Once the line with "[202,335,232,387]" is found in the entries below, print it and each following line exactly, stopping after the line with "[384,618,455,678]"; print nothing else.

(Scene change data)
++++++++
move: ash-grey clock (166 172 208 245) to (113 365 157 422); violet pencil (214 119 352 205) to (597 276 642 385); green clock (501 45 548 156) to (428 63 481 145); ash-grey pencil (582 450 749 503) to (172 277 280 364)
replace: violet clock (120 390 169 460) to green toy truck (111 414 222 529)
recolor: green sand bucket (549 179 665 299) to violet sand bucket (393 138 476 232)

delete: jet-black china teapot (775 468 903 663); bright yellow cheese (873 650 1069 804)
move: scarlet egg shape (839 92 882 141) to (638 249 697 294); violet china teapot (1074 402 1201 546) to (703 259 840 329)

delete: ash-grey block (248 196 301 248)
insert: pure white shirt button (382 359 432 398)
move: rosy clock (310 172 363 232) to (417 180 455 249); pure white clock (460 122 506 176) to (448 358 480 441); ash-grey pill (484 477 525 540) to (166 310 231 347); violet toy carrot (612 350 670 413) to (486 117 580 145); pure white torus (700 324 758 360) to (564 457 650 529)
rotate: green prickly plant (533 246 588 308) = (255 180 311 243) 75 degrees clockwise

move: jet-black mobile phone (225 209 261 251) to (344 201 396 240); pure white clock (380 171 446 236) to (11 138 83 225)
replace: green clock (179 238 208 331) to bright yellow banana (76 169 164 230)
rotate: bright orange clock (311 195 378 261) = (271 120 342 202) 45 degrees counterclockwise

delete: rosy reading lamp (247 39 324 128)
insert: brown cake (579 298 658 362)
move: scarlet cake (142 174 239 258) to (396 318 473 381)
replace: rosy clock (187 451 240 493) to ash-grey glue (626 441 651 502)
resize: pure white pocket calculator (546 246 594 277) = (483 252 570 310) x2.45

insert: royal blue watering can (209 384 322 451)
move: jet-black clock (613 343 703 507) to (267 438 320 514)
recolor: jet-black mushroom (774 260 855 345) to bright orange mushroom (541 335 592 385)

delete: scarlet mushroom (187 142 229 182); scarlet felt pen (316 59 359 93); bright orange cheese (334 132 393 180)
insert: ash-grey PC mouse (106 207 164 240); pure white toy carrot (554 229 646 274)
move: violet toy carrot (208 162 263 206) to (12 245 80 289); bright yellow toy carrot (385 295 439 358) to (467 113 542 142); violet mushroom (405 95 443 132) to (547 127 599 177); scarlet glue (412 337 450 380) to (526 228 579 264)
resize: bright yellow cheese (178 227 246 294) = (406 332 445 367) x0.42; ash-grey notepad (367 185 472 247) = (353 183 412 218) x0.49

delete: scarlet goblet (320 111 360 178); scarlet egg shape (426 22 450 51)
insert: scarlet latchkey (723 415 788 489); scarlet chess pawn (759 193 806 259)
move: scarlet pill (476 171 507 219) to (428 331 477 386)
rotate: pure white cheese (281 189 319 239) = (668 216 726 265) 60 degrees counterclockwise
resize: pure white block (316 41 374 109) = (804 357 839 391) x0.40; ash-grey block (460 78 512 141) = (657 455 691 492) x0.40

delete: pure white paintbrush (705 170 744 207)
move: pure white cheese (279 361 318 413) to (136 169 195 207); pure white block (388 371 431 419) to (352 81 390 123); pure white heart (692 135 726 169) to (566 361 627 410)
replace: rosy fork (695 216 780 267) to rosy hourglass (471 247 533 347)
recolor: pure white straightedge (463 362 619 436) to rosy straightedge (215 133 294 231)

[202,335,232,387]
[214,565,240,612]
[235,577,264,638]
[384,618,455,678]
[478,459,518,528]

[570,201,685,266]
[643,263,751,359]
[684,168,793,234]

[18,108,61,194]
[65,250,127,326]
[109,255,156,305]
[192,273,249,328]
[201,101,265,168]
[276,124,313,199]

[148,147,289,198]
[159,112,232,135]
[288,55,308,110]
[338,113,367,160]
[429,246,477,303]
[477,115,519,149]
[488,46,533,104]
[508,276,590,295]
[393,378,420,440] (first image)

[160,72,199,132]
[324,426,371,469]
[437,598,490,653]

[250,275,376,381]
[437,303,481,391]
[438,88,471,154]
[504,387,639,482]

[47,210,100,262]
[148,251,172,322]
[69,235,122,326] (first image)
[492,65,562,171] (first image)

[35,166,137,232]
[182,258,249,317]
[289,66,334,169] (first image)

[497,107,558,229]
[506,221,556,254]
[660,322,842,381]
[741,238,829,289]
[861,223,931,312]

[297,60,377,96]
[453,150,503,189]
++++++++
_Written response_.
[202,335,232,387]
[214,565,240,612]
[235,577,264,638]
[384,618,455,678]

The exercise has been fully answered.